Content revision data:
****
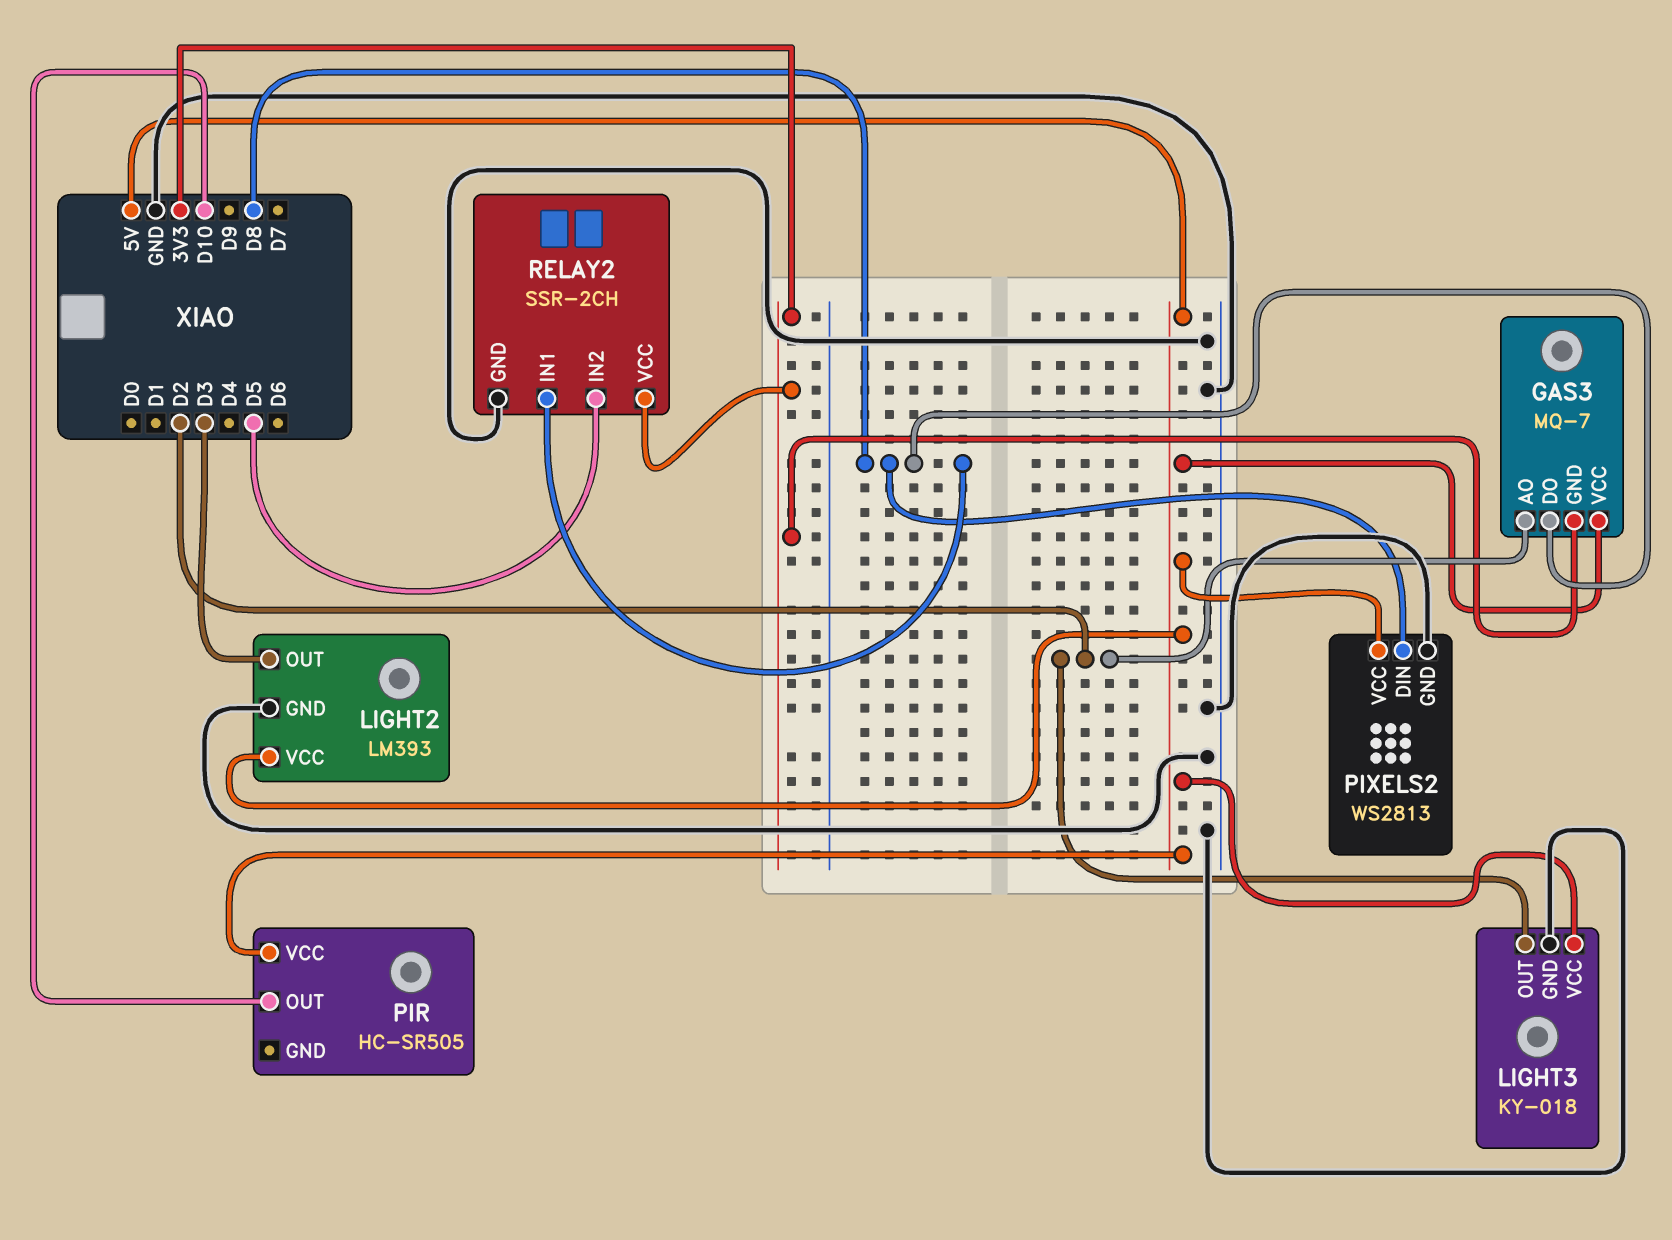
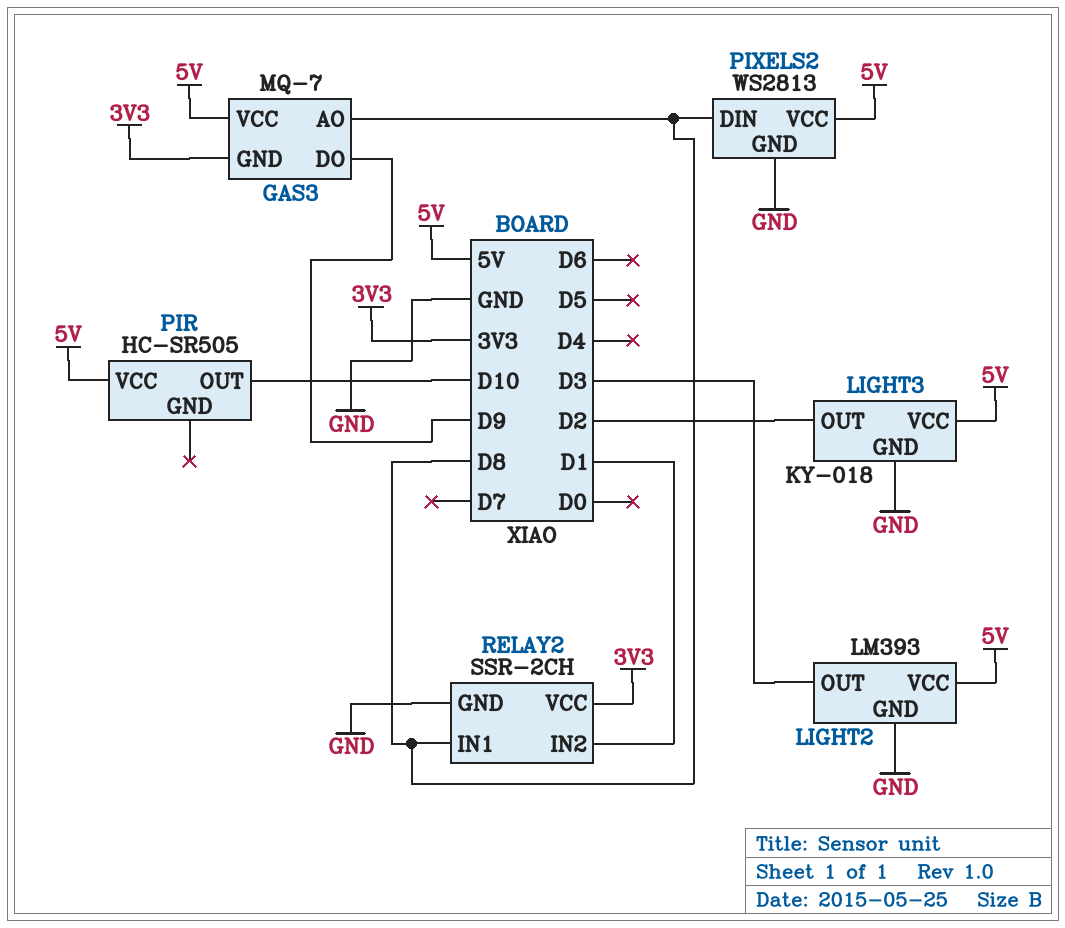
GAS3 pin AO: D2 -> D8
GAS3 pin DO: D8 -> D9
RELAY2 pin IN2: D5 -> D1

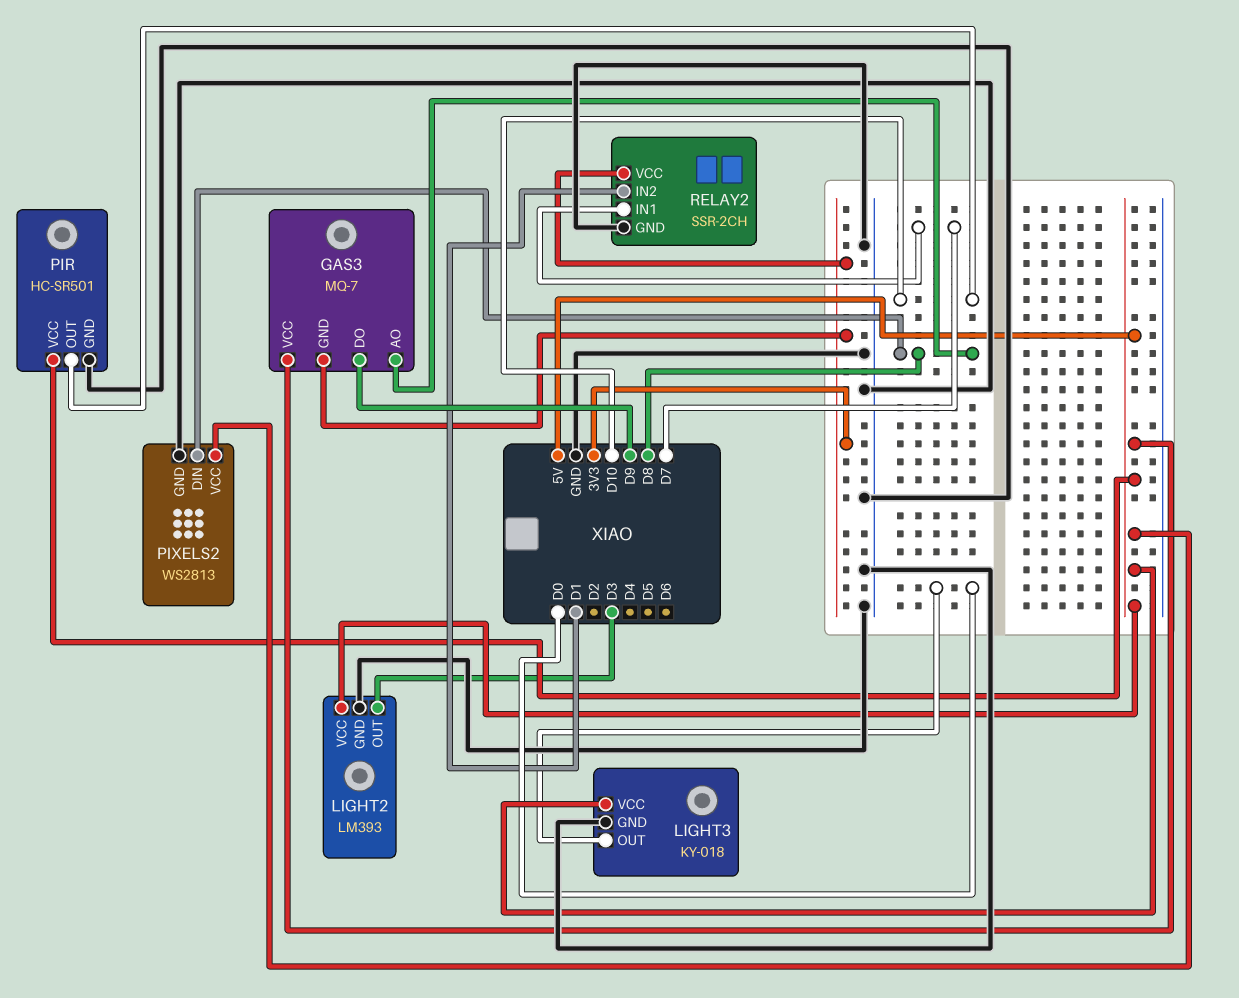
LIGHT3 pin OUT: D2 -> D0
PIR: HC-SR505 -> HC-SR501
PIR pin GND: none -> GND
RELAY2 pin IN1: D8 -> D7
****
■ **TASK ITEM**
The records above are to be retyped exactly, with every picture left out.

■ **EXERCISE RESPONSE**
GAS3 pin AO: D2 -> D8
GAS3 pin DO: D8 -> D9
RELAY2 pin IN2: D5 -> D1

LIGHT3 pin OUT: D2 -> D0
PIR: HC-SR505 -> HC-SR501
PIR pin GND: none -> GND
RELAY2 pin IN1: D8 -> D7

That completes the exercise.